Gegeven opdracht -
Begin bij de regel met "95.7 [896, 48]" en stop na de regel met "Hosts [1394, 17]". Vervang in die regels "Saturday" door "Sunday" en geef ze verder ongewijzigd terug.

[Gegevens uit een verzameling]
......
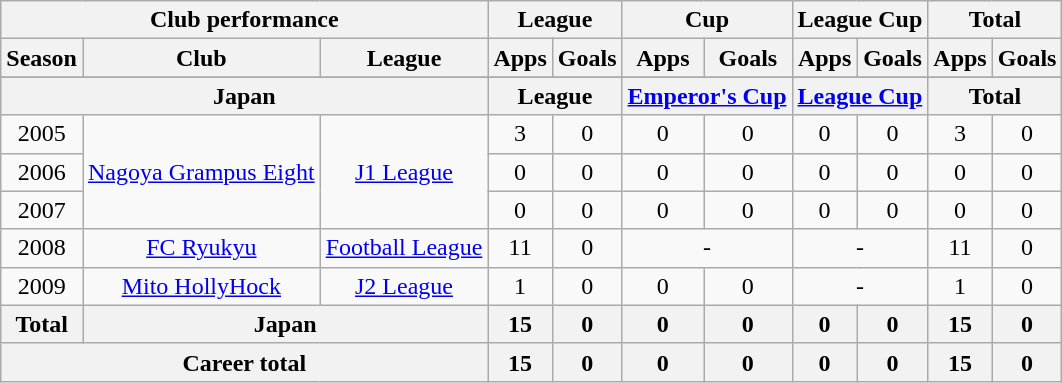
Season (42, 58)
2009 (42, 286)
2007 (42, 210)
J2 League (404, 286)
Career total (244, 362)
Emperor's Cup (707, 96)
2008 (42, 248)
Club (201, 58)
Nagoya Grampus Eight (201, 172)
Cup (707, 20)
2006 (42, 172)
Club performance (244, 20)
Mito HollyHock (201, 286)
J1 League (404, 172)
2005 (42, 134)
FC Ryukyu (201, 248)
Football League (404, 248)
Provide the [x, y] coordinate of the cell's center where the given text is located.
......
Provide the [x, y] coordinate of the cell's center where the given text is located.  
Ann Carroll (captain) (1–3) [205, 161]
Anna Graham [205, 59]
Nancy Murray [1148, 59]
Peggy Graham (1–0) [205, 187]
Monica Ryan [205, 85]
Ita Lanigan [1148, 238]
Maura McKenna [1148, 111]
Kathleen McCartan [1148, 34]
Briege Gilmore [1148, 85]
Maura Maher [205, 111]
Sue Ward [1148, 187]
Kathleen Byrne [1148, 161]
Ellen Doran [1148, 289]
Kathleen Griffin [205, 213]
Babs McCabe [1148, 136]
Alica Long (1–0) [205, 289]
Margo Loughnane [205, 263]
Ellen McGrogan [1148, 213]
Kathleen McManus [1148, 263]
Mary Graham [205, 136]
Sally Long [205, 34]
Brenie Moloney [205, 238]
......
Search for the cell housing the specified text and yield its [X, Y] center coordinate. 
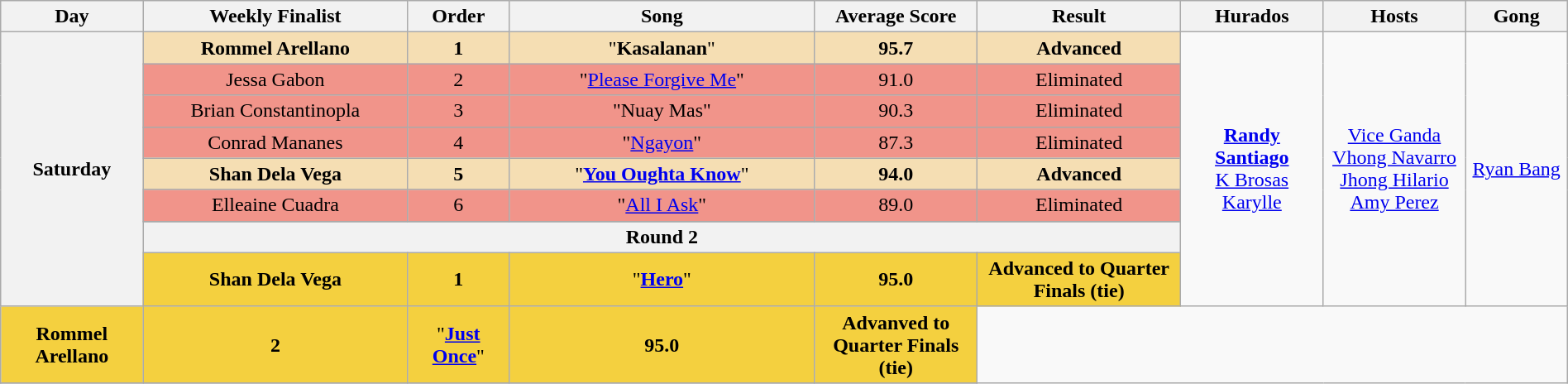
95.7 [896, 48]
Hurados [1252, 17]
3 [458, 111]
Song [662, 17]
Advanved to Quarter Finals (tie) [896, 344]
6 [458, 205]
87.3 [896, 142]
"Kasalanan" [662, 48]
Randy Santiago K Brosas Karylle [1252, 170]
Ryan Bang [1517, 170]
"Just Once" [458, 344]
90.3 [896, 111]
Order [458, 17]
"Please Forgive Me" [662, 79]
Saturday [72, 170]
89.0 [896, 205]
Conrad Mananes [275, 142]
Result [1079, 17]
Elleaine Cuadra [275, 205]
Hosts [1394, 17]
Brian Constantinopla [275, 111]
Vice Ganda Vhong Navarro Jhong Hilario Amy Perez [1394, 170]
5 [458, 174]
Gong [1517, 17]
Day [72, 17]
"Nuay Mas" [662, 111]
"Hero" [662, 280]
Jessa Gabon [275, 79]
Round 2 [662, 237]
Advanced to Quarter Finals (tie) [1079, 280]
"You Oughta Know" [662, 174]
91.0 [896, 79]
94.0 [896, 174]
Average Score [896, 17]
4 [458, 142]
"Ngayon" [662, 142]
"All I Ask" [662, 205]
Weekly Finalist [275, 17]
......
Resultaat -
95.7 [896, 48]
Hurados [1252, 17]
3 [458, 111]
Song [662, 17]
Advanved to Quarter Finals (tie) [896, 344]
6 [458, 205]
87.3 [896, 142]
"Kasalanan" [662, 48]
Randy Santiago K Brosas Karylle [1252, 170]
Ryan Bang [1517, 170]
"Just Once" [458, 344]
90.3 [896, 111]
Order [458, 17]
"Please Forgive Me" [662, 79]
Sunday [72, 170]
89.0 [896, 205]
Conrad Mananes [275, 142]
Result [1079, 17]
Elleaine Cuadra [275, 205]
Hosts [1394, 17]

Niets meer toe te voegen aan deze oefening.